EXERCISE DATA:
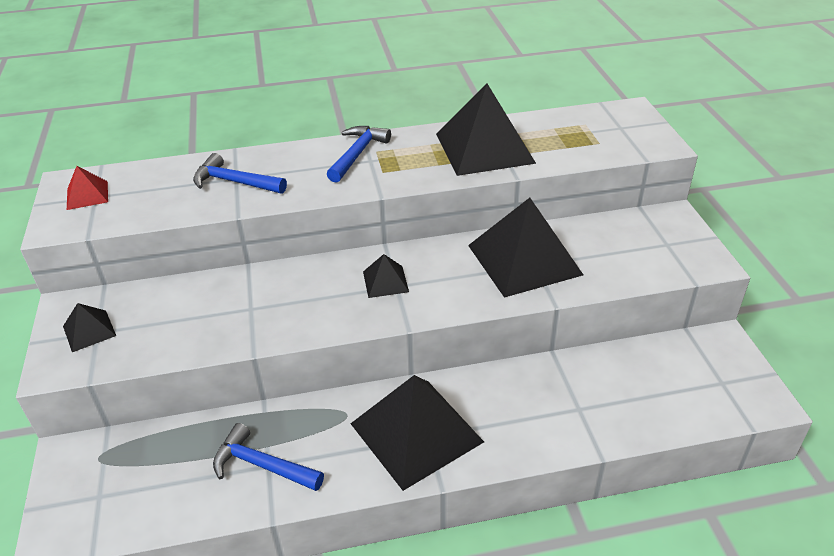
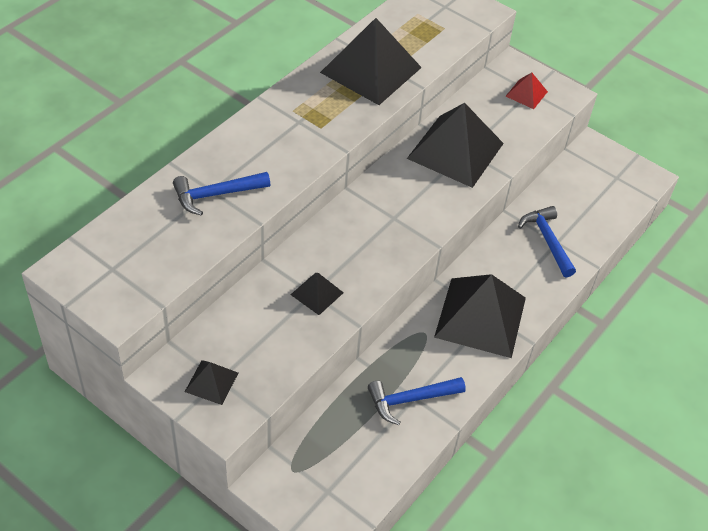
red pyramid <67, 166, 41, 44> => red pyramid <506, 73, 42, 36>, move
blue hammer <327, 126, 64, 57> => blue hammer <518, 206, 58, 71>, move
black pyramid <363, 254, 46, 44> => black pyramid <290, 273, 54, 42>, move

WHAT IS BEING ASKED:
In the listing, find all lines with the string "pyramid" and copy them.

RESPONSE AREA:
red pyramid <67, 166, 41, 44> => red pyramid <506, 73, 42, 36>, move
black pyramid <363, 254, 46, 44> => black pyramid <290, 273, 54, 42>, move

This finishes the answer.